## Directions for this task
Restate every line below word for word, but drop each picture.

## Input data
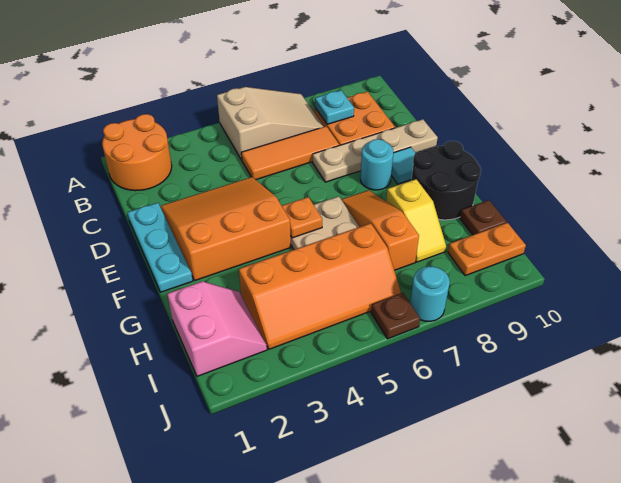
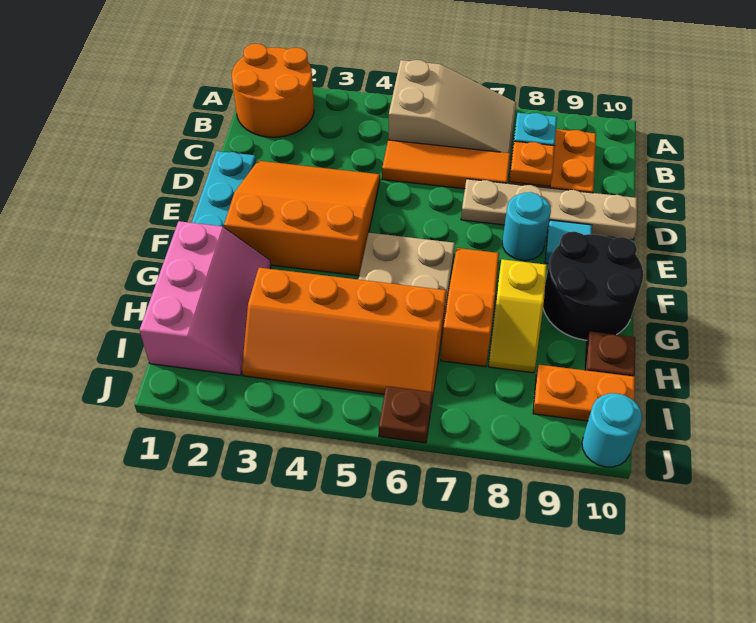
orange plate F5 level 2 -> orange plate C8 level 2
pink slope H1:I2 level 1 top 1 -> pink slope G1:I2 level 1 top 1
cyan round brick J7 level 1 -> cyan round brick J10 level 1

## Answer section
orange plate F5 level 2 -> orange plate C8 level 2
pink slope H1:I2 level 1 top 1 -> pink slope G1:I2 level 1 top 1
cyan round brick J7 level 1 -> cyan round brick J10 level 1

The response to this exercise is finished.